-- Entries supplied follows --

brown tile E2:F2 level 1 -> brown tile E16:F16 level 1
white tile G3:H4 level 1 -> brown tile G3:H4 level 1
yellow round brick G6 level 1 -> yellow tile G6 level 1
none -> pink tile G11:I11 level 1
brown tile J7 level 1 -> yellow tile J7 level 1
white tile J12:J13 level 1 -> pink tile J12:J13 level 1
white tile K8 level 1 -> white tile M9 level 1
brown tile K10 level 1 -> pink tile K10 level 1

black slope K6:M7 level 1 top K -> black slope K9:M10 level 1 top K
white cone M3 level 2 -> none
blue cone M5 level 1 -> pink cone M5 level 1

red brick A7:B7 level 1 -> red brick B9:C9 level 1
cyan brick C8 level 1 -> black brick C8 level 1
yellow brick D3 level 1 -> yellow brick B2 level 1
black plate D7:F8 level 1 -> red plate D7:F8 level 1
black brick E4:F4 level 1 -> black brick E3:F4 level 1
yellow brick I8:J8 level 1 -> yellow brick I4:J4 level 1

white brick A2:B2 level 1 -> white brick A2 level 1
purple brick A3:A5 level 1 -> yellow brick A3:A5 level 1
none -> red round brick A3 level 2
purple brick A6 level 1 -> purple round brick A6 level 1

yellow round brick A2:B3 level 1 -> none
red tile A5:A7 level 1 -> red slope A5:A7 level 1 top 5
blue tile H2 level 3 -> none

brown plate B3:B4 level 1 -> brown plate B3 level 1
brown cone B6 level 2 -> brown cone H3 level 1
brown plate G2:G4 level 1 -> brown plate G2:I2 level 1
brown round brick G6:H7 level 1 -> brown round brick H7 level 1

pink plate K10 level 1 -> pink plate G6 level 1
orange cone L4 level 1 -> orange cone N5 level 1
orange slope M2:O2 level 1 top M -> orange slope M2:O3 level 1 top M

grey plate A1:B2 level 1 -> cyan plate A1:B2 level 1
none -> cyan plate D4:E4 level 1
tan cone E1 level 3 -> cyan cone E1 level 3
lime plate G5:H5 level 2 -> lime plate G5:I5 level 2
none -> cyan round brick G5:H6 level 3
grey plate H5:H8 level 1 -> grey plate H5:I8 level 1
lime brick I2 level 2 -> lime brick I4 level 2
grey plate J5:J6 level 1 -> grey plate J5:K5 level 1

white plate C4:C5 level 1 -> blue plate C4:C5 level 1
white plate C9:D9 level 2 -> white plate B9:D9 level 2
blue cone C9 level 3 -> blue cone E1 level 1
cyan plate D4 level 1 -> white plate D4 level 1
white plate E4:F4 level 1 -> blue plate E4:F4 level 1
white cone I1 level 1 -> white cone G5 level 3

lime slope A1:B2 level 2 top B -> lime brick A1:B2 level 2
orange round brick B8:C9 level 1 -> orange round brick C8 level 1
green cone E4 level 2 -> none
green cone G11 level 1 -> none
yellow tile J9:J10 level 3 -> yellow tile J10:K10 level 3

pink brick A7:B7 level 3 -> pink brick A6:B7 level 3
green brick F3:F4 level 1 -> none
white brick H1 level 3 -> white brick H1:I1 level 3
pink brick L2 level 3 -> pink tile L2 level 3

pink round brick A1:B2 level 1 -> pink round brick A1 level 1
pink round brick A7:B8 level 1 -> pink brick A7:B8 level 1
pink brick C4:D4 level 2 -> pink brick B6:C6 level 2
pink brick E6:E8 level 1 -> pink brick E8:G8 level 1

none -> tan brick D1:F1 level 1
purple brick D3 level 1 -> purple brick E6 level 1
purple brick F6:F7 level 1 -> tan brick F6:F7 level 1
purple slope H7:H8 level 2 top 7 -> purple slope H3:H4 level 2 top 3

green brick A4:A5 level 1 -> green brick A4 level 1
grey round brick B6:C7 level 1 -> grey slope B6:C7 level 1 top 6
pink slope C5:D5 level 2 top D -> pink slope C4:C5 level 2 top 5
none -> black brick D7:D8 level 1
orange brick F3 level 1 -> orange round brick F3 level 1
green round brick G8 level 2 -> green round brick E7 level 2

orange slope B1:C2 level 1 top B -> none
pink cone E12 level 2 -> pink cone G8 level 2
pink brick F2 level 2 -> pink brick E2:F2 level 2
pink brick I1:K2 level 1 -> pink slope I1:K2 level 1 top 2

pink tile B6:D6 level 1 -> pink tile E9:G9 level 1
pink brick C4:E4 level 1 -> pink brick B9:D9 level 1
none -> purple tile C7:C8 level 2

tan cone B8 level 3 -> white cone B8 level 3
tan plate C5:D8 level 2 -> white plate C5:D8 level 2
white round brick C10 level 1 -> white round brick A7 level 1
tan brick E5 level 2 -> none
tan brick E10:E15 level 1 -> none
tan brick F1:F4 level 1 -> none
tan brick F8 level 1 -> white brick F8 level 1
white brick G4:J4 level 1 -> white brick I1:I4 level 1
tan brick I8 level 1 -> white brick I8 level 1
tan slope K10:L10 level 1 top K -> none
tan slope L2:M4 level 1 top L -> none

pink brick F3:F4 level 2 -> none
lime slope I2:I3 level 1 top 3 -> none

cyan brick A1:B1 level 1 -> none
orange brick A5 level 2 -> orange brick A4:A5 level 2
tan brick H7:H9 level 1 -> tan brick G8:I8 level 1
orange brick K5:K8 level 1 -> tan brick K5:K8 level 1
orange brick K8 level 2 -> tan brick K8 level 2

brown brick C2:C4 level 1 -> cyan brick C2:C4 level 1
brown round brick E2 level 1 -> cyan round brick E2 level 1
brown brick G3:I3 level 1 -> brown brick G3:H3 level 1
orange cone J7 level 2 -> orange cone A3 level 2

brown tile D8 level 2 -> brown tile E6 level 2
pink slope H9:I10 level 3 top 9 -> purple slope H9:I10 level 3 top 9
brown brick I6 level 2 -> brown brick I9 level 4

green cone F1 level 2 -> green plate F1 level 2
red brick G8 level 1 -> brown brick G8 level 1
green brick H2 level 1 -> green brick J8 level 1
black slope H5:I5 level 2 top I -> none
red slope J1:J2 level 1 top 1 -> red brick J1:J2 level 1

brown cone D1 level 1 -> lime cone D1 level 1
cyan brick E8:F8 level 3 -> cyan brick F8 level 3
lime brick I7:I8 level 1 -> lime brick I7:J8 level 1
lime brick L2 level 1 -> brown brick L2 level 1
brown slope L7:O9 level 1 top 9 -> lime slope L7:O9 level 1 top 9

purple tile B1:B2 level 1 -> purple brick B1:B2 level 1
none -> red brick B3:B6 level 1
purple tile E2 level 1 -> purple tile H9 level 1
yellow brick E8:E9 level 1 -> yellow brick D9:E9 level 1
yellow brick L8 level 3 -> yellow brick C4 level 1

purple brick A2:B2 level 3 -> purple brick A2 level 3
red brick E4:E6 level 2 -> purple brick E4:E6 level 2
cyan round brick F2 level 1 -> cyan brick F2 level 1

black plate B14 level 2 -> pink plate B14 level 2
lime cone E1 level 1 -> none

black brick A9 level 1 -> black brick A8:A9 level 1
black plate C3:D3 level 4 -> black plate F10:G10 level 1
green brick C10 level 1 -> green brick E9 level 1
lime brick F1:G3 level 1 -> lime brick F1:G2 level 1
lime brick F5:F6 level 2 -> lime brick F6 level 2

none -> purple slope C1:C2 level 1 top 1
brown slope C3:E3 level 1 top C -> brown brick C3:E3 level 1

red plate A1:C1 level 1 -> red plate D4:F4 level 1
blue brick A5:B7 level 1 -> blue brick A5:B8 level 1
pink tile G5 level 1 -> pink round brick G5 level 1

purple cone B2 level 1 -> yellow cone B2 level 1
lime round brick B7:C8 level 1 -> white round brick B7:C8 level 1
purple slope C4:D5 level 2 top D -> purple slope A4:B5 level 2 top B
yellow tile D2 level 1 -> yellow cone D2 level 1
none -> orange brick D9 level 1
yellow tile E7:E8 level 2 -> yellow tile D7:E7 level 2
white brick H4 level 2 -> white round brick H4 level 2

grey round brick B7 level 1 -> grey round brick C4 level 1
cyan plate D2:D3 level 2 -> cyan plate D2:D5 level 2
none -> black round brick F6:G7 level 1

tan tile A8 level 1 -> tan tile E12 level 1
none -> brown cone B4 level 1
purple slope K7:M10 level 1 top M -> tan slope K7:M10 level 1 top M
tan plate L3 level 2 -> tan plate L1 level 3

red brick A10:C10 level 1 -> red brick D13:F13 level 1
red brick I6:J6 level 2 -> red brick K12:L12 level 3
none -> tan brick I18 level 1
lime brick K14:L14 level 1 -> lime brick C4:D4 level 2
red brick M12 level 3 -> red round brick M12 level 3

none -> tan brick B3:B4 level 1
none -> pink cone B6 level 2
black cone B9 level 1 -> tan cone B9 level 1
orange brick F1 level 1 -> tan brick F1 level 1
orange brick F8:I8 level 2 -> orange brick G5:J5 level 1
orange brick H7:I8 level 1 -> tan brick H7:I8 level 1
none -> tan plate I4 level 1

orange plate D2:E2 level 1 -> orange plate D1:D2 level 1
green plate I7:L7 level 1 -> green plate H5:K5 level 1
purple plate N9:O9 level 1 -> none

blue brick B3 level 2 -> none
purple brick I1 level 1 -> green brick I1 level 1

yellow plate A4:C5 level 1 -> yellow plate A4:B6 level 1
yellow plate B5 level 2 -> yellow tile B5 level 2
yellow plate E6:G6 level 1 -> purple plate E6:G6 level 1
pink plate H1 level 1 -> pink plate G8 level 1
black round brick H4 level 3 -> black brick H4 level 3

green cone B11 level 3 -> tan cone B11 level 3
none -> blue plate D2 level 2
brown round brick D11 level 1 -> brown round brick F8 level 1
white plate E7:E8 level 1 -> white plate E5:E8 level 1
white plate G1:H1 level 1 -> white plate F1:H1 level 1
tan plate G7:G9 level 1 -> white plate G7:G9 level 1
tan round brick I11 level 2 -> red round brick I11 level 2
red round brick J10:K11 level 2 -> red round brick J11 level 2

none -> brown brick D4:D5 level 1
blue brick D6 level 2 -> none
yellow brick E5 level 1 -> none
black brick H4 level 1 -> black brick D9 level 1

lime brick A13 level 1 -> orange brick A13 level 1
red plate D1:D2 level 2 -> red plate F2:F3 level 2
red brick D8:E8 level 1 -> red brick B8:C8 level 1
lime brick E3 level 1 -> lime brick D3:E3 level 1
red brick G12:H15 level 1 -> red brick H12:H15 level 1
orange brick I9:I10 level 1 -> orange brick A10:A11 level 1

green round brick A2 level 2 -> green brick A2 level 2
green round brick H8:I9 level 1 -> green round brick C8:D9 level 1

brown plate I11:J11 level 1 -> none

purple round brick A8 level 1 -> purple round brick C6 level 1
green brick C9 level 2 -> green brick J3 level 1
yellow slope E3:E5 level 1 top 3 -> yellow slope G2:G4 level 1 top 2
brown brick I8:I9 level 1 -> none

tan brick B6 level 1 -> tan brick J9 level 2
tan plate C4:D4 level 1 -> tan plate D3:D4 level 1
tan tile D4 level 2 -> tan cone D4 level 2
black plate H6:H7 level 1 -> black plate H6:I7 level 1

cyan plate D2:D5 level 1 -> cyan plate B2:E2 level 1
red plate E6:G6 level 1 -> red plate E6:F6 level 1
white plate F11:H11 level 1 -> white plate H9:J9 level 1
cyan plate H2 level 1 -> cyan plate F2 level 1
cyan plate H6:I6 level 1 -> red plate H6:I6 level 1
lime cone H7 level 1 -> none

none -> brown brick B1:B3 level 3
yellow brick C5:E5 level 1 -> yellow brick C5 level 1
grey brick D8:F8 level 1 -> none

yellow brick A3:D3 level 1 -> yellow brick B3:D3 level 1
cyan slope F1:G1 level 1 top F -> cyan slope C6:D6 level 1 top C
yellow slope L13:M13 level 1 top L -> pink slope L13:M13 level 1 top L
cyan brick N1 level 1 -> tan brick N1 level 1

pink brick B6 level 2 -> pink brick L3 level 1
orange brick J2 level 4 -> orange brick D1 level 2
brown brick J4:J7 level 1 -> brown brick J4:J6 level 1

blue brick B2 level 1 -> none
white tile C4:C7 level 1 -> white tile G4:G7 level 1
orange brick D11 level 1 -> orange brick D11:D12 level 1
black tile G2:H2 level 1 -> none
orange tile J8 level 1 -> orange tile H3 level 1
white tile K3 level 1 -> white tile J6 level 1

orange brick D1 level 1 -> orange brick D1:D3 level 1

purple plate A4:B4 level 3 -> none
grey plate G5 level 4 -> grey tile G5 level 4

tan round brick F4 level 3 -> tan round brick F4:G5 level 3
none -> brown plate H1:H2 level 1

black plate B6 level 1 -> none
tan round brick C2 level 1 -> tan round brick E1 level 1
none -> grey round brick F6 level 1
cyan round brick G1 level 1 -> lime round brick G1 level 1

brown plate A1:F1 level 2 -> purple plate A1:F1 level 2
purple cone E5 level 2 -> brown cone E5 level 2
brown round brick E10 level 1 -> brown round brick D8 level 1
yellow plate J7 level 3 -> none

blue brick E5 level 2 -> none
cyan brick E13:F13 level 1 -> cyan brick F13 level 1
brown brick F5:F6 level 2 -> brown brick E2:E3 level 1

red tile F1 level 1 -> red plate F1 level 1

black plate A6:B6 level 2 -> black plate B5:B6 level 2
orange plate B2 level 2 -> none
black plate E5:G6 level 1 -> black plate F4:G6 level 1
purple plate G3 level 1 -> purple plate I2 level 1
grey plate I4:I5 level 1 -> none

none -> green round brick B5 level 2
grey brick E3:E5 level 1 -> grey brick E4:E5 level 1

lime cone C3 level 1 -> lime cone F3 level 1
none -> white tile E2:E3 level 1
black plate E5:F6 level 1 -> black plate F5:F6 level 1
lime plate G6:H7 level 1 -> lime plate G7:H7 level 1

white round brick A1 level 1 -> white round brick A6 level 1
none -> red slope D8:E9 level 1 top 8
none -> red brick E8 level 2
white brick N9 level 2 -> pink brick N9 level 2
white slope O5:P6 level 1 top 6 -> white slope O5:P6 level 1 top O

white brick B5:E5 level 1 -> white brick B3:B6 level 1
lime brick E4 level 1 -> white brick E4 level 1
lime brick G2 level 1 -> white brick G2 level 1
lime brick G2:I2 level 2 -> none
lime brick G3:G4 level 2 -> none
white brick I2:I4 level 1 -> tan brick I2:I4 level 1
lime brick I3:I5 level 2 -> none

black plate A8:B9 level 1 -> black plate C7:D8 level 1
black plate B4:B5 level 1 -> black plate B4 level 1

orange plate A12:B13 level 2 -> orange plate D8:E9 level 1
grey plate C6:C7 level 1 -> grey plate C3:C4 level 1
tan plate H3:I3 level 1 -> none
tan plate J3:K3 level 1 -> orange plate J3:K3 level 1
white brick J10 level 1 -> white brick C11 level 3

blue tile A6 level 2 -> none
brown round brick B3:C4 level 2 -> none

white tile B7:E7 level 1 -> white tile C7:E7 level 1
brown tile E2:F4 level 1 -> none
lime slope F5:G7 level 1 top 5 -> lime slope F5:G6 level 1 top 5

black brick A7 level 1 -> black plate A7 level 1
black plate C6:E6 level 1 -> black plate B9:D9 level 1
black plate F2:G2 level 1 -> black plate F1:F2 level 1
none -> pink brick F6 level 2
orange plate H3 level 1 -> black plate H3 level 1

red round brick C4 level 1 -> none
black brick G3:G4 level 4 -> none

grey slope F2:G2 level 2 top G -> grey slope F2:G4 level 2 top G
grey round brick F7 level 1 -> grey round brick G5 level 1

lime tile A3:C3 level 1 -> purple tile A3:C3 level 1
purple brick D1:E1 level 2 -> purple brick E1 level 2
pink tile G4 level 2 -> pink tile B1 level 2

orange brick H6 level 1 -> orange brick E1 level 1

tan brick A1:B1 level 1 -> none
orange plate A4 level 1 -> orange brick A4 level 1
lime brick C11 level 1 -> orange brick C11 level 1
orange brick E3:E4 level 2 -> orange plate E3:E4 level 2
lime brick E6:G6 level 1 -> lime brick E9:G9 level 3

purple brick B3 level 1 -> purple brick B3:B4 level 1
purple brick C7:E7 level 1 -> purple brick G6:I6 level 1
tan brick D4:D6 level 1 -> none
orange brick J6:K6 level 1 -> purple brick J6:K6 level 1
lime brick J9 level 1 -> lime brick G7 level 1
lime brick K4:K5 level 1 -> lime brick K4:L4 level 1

-- Entries supplied concluded --

▶ **Task goal**
Everything above from the line containing "white tile K3" down to the line containing "orange plate A12:B13" is to be transcribed exactly, with both of those lines included and nothing else added.

▶ **Task answer**
white tile K3 level 1 -> white tile J6 level 1

orange brick D1 level 1 -> orange brick D1:D3 level 1

purple plate A4:B4 level 3 -> none
grey plate G5 level 4 -> grey tile G5 level 4

tan round brick F4 level 3 -> tan round brick F4:G5 level 3
none -> brown plate H1:H2 level 1

black plate B6 level 1 -> none
tan round brick C2 level 1 -> tan round brick E1 level 1
none -> grey round brick F6 level 1
cyan round brick G1 level 1 -> lime round brick G1 level 1

brown plate A1:F1 level 2 -> purple plate A1:F1 level 2
purple cone E5 level 2 -> brown cone E5 level 2
brown round brick E10 level 1 -> brown round brick D8 level 1
yellow plate J7 level 3 -> none

blue brick E5 level 2 -> none
cyan brick E13:F13 level 1 -> cyan brick F13 level 1
brown brick F5:F6 level 2 -> brown brick E2:E3 level 1

red tile F1 level 1 -> red plate F1 level 1

black plate A6:B6 level 2 -> black plate B5:B6 level 2
orange plate B2 level 2 -> none
black plate E5:G6 level 1 -> black plate F4:G6 level 1
purple plate G3 level 1 -> purple plate I2 level 1
grey plate I4:I5 level 1 -> none

none -> green round brick B5 level 2
grey brick E3:E5 level 1 -> grey brick E4:E5 level 1

lime cone C3 level 1 -> lime cone F3 level 1
none -> white tile E2:E3 level 1
black plate E5:F6 level 1 -> black plate F5:F6 level 1
lime plate G6:H7 level 1 -> lime plate G7:H7 level 1

white round brick A1 level 1 -> white round brick A6 level 1
none -> red slope D8:E9 level 1 top 8
none -> red brick E8 level 2
white brick N9 level 2 -> pink brick N9 level 2
white slope O5:P6 level 1 top 6 -> white slope O5:P6 level 1 top O

white brick B5:E5 level 1 -> white brick B3:B6 level 1
lime brick E4 level 1 -> white brick E4 level 1
lime brick G2 level 1 -> white brick G2 level 1
lime brick G2:I2 level 2 -> none
lime brick G3:G4 level 2 -> none
white brick I2:I4 level 1 -> tan brick I2:I4 level 1
lime brick I3:I5 level 2 -> none

black plate A8:B9 level 1 -> black plate C7:D8 level 1
black plate B4:B5 level 1 -> black plate B4 level 1

orange plate A12:B13 level 2 -> orange plate D8:E9 level 1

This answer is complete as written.